(Required work): Show, in full, each line of the data that contains "counterclockwise".

(Items listed in a dataset)

- - -

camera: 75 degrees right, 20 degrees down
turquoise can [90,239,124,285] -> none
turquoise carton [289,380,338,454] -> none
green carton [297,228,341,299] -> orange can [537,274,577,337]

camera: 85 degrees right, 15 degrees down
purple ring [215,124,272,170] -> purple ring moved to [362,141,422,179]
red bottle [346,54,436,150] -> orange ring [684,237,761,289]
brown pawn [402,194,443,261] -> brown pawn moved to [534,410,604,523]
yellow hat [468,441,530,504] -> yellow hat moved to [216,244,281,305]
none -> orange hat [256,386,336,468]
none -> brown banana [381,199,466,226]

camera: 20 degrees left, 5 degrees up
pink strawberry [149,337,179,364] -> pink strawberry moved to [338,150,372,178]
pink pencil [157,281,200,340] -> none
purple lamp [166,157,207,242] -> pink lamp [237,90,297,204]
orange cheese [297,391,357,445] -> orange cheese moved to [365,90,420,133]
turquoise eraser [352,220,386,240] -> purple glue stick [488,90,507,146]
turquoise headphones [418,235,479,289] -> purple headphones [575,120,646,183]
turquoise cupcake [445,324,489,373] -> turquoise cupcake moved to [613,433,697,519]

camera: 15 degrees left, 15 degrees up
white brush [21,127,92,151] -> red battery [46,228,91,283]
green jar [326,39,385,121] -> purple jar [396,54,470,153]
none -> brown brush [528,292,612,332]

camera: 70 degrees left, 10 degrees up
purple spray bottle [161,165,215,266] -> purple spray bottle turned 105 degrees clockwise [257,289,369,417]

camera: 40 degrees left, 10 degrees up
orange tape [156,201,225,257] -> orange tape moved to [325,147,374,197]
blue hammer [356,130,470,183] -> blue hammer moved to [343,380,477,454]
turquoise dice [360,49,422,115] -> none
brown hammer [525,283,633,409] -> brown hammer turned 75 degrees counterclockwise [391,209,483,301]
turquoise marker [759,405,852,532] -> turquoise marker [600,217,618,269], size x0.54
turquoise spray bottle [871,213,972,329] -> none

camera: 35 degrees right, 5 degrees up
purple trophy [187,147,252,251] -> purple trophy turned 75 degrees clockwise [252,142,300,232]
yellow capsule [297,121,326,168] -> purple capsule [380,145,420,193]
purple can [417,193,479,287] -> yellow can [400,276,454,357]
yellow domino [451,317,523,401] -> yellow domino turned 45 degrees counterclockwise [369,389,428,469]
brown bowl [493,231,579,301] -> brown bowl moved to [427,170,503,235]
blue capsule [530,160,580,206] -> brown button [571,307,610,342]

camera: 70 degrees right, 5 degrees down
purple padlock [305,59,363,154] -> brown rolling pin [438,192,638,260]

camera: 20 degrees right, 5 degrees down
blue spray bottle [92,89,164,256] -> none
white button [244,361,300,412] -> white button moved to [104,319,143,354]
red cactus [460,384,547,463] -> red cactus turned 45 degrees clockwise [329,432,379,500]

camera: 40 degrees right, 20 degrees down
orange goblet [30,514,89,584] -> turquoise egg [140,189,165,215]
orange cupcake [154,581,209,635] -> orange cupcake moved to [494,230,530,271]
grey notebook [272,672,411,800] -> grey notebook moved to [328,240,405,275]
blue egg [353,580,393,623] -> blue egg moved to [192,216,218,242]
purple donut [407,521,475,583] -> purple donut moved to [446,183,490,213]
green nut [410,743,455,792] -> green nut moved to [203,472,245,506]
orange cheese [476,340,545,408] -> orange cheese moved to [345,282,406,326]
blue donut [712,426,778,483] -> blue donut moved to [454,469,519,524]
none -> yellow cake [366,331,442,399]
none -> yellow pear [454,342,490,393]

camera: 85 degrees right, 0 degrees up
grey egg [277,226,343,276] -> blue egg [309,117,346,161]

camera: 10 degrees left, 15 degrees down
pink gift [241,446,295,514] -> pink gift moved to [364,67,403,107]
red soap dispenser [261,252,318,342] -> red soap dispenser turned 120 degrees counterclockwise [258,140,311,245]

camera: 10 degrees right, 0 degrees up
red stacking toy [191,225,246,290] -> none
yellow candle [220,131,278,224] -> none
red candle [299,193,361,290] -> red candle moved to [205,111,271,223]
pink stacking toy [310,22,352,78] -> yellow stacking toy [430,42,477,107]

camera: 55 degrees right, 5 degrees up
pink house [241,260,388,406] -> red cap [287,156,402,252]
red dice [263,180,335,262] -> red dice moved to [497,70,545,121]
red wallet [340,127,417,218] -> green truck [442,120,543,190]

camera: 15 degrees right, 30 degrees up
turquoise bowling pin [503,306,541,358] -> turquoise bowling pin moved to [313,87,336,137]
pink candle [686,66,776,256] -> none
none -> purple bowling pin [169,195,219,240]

- - -

(Answer to this task):
brown hammer [525,283,633,409] -> brown hammer turned 75 degrees counterclockwise [391,209,483,301]
yellow domino [451,317,523,401] -> yellow domino turned 45 degrees counterclockwise [369,389,428,469]
red soap dispenser [261,252,318,342] -> red soap dispenser turned 120 degrees counterclockwise [258,140,311,245]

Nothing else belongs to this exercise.